Scene comparison data >>
╔══

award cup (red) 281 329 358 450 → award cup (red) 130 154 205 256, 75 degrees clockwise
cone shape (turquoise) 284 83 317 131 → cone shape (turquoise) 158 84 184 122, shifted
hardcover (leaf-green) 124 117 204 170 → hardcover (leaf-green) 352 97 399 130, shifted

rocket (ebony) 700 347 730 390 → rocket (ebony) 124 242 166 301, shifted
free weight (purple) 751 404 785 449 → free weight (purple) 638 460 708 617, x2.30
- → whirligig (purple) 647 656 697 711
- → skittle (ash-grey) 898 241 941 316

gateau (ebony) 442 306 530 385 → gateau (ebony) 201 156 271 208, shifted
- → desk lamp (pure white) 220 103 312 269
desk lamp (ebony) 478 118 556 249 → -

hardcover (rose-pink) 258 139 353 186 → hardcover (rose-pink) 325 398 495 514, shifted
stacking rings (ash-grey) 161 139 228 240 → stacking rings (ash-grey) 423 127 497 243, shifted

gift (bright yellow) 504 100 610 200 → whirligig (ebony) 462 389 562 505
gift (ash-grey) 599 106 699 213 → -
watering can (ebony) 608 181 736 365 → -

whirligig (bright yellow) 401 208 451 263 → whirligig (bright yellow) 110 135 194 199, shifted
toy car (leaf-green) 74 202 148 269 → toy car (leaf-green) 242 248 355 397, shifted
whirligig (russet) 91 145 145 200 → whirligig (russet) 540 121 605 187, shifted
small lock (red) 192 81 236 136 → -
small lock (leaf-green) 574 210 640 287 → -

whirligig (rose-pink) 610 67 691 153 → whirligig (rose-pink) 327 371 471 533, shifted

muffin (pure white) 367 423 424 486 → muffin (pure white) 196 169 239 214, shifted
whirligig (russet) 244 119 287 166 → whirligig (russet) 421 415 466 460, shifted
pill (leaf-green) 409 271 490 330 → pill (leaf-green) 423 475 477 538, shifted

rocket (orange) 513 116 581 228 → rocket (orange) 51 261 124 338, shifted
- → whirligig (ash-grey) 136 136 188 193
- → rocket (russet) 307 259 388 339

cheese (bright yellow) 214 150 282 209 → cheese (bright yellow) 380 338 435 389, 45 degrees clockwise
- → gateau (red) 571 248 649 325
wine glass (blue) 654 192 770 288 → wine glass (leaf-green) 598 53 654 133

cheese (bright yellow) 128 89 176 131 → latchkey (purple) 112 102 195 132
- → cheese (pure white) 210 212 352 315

╚══

WHAT IS EXPECTED >>
Faithfully transcribe the whole of the data.

ANSWER TO THE EXERCISE >>
award cup (red) 281 329 358 450 → award cup (red) 130 154 205 256, 75 degrees clockwise
cone shape (turquoise) 284 83 317 131 → cone shape (turquoise) 158 84 184 122, shifted
hardcover (leaf-green) 124 117 204 170 → hardcover (leaf-green) 352 97 399 130, shifted

rocket (ebony) 700 347 730 390 → rocket (ebony) 124 242 166 301, shifted
free weight (purple) 751 404 785 449 → free weight (purple) 638 460 708 617, x2.30
- → whirligig (purple) 647 656 697 711
- → skittle (ash-grey) 898 241 941 316

gateau (ebony) 442 306 530 385 → gateau (ebony) 201 156 271 208, shifted
- → desk lamp (pure white) 220 103 312 269
desk lamp (ebony) 478 118 556 249 → -

hardcover (rose-pink) 258 139 353 186 → hardcover (rose-pink) 325 398 495 514, shifted
stacking rings (ash-grey) 161 139 228 240 → stacking rings (ash-grey) 423 127 497 243, shifted

gift (bright yellow) 504 100 610 200 → whirligig (ebony) 462 389 562 505
gift (ash-grey) 599 106 699 213 → -
watering can (ebony) 608 181 736 365 → -

whirligig (bright yellow) 401 208 451 263 → whirligig (bright yellow) 110 135 194 199, shifted
toy car (leaf-green) 74 202 148 269 → toy car (leaf-green) 242 248 355 397, shifted
whirligig (russet) 91 145 145 200 → whirligig (russet) 540 121 605 187, shifted
small lock (red) 192 81 236 136 → -
small lock (leaf-green) 574 210 640 287 → -

whirligig (rose-pink) 610 67 691 153 → whirligig (rose-pink) 327 371 471 533, shifted

muffin (pure white) 367 423 424 486 → muffin (pure white) 196 169 239 214, shifted
whirligig (russet) 244 119 287 166 → whirligig (russet) 421 415 466 460, shifted
pill (leaf-green) 409 271 490 330 → pill (leaf-green) 423 475 477 538, shifted

rocket (orange) 513 116 581 228 → rocket (orange) 51 261 124 338, shifted
- → whirligig (ash-grey) 136 136 188 193
- → rocket (russet) 307 259 388 339

cheese (bright yellow) 214 150 282 209 → cheese (bright yellow) 380 338 435 389, 45 degrees clockwise
- → gateau (red) 571 248 649 325
wine glass (blue) 654 192 770 288 → wine glass (leaf-green) 598 53 654 133

cheese (bright yellow) 128 89 176 131 → latchkey (purple) 112 102 195 132
- → cheese (pure white) 210 212 352 315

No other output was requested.